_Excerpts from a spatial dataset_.
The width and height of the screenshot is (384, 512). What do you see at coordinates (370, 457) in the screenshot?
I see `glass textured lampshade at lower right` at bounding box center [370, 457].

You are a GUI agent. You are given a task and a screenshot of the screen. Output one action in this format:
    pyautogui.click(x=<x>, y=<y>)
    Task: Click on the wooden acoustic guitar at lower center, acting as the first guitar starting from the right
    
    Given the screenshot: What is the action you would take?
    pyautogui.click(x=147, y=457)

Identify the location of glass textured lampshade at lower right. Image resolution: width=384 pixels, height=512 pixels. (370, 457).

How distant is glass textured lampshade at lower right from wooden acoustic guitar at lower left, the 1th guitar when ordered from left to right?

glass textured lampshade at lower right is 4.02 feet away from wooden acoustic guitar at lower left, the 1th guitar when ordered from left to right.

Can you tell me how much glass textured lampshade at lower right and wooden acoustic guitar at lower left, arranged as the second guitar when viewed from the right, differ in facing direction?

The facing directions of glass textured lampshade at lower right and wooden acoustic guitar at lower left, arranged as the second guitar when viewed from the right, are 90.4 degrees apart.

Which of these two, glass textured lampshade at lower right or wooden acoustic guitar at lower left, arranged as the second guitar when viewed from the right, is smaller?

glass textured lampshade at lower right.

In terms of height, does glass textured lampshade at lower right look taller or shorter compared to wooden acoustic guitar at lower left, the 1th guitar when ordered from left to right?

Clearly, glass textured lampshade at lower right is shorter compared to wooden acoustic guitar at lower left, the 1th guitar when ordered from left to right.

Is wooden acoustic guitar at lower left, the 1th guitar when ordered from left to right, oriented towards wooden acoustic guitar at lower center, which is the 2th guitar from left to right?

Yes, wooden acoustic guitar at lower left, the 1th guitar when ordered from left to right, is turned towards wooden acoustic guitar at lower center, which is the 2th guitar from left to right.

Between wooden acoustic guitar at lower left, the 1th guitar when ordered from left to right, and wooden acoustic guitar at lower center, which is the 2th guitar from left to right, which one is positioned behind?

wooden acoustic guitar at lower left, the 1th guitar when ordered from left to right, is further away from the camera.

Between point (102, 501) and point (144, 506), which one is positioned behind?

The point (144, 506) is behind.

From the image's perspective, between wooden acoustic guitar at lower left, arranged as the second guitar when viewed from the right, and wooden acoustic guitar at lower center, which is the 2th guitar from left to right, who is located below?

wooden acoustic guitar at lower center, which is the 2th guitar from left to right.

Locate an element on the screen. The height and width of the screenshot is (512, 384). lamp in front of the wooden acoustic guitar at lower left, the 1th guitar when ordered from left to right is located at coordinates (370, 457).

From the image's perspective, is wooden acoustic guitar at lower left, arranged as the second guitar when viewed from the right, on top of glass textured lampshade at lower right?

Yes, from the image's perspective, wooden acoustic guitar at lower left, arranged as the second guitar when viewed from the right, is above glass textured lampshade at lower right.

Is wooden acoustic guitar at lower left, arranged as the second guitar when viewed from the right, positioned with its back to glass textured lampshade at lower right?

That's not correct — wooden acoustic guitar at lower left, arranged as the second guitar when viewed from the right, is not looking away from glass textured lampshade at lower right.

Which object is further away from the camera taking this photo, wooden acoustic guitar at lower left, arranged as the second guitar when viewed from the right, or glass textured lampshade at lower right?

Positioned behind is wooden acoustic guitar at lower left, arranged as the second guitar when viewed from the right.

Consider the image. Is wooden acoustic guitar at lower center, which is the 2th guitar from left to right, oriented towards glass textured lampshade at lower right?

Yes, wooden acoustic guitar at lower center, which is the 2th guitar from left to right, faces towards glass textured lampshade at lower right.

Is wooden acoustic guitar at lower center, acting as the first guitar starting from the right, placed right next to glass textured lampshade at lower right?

_EXERCISE BRIEF_. Write out every entry again, putting "lamp shade" wherever "lampshade" appears and leaving everything else unchanged.

_RESULT FOR THIS EXERCISE_.
The width and height of the screenshot is (384, 512). What do you see at coordinates (370, 457) in the screenshot?
I see `glass textured lamp shade at lower right` at bounding box center [370, 457].

You are a GUI agent. You are given a task and a screenshot of the screen. Output one action in this format:
    pyautogui.click(x=<x>, y=<y>)
    Task: Click on the wooden acoustic guitar at lower center, acting as the first guitar starting from the right
    
    Given the screenshot: What is the action you would take?
    pyautogui.click(x=147, y=457)

Identify the location of glass textured lamp shade at lower right. Image resolution: width=384 pixels, height=512 pixels. (370, 457).

How distant is glass textured lamp shade at lower right from wooden acoustic guitar at lower left, the 1th guitar when ordered from left to right?

glass textured lamp shade at lower right is 4.02 feet away from wooden acoustic guitar at lower left, the 1th guitar when ordered from left to right.

Can you tell me how much glass textured lamp shade at lower right and wooden acoustic guitar at lower left, arranged as the second guitar when viewed from the right, differ in facing direction?

The facing directions of glass textured lamp shade at lower right and wooden acoustic guitar at lower left, arranged as the second guitar when viewed from the right, are 90.4 degrees apart.

Which of these two, glass textured lamp shade at lower right or wooden acoustic guitar at lower left, arranged as the second guitar when viewed from the right, is smaller?

glass textured lamp shade at lower right.

In terms of height, does glass textured lamp shade at lower right look taller or shorter compared to wooden acoustic guitar at lower left, the 1th guitar when ordered from left to right?

Clearly, glass textured lamp shade at lower right is shorter compared to wooden acoustic guitar at lower left, the 1th guitar when ordered from left to right.

Is wooden acoustic guitar at lower left, the 1th guitar when ordered from left to right, oriented towards wooden acoustic guitar at lower center, which is the 2th guitar from left to right?

Yes, wooden acoustic guitar at lower left, the 1th guitar when ordered from left to right, is turned towards wooden acoustic guitar at lower center, which is the 2th guitar from left to right.

Between wooden acoustic guitar at lower left, the 1th guitar when ordered from left to right, and wooden acoustic guitar at lower center, which is the 2th guitar from left to right, which one is positioned behind?

wooden acoustic guitar at lower left, the 1th guitar when ordered from left to right, is further away from the camera.

Between point (102, 501) and point (144, 506), which one is positioned behind?

The point (144, 506) is behind.

From the image's perspective, between wooden acoustic guitar at lower left, arranged as the second guitar when viewed from the right, and wooden acoustic guitar at lower center, which is the 2th guitar from left to right, who is located below?

wooden acoustic guitar at lower center, which is the 2th guitar from left to right.

Locate an element on the screen. The height and width of the screenshot is (512, 384). lamp in front of the wooden acoustic guitar at lower left, the 1th guitar when ordered from left to right is located at coordinates (370, 457).

From the image's perspective, is wooden acoustic guitar at lower left, arranged as the second guitar when viewed from the right, on top of glass textured lamp shade at lower right?

Yes, from the image's perspective, wooden acoustic guitar at lower left, arranged as the second guitar when viewed from the right, is above glass textured lamp shade at lower right.

Is wooden acoustic guitar at lower left, arranged as the second guitar when viewed from the right, positioned with its back to glass textured lamp shade at lower right?

That's not correct — wooden acoustic guitar at lower left, arranged as the second guitar when viewed from the right, is not looking away from glass textured lamp shade at lower right.

Which object is further away from the camera taking this photo, wooden acoustic guitar at lower left, arranged as the second guitar when viewed from the right, or glass textured lamp shade at lower right?

Positioned behind is wooden acoustic guitar at lower left, arranged as the second guitar when viewed from the right.

Consider the image. Is wooden acoustic guitar at lower center, which is the 2th guitar from left to right, oriented towards glass textured lamp shade at lower right?

Yes, wooden acoustic guitar at lower center, which is the 2th guitar from left to right, faces towards glass textured lamp shade at lower right.

Is wooden acoustic guitar at lower center, acting as the first guitar starting from the right, placed right next to glass textured lamp shade at lower right?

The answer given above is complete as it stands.